In the entries below, some lines hold the string "VBAT"; please say how many, giving the number and nothing else.

Collection entries
:::

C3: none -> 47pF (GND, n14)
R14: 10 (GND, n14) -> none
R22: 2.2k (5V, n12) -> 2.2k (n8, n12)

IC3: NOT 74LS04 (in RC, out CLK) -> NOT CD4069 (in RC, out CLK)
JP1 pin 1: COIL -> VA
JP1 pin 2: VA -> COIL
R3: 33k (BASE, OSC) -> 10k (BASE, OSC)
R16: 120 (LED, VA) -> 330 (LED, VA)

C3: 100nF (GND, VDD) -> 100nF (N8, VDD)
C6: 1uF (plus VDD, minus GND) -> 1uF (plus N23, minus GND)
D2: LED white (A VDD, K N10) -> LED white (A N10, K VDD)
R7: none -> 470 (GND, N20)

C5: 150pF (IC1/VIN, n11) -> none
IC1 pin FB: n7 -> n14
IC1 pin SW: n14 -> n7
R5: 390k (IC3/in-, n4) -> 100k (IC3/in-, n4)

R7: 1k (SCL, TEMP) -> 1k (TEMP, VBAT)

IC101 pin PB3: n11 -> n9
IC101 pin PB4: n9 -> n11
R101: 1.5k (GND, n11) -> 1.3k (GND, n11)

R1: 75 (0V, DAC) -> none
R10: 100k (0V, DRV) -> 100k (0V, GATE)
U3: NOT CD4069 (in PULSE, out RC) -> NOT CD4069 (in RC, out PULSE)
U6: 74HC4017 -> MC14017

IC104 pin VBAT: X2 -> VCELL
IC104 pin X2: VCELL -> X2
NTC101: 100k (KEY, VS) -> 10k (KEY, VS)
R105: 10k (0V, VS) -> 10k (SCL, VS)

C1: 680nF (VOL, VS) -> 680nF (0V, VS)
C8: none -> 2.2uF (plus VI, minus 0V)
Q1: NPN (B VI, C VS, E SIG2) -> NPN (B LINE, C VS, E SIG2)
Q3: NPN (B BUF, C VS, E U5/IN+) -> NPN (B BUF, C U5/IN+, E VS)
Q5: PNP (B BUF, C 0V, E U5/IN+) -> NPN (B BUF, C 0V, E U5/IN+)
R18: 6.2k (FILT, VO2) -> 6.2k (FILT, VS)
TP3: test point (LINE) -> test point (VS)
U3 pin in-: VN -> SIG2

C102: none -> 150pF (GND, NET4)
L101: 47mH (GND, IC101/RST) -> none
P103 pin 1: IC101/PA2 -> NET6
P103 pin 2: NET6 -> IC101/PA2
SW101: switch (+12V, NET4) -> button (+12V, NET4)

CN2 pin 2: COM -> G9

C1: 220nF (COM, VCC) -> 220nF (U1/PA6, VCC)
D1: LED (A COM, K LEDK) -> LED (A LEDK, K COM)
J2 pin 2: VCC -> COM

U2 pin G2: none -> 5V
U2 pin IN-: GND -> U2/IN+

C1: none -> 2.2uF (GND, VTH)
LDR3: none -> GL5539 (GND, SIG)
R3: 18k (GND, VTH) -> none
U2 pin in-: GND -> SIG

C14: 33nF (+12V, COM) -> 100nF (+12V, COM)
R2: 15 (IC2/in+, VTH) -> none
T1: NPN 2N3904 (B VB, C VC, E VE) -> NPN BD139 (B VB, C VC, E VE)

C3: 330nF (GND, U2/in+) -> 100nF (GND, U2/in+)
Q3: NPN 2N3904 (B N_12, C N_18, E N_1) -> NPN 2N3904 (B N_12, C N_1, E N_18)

:::

» **ANSWER FOR THE TASK**: 2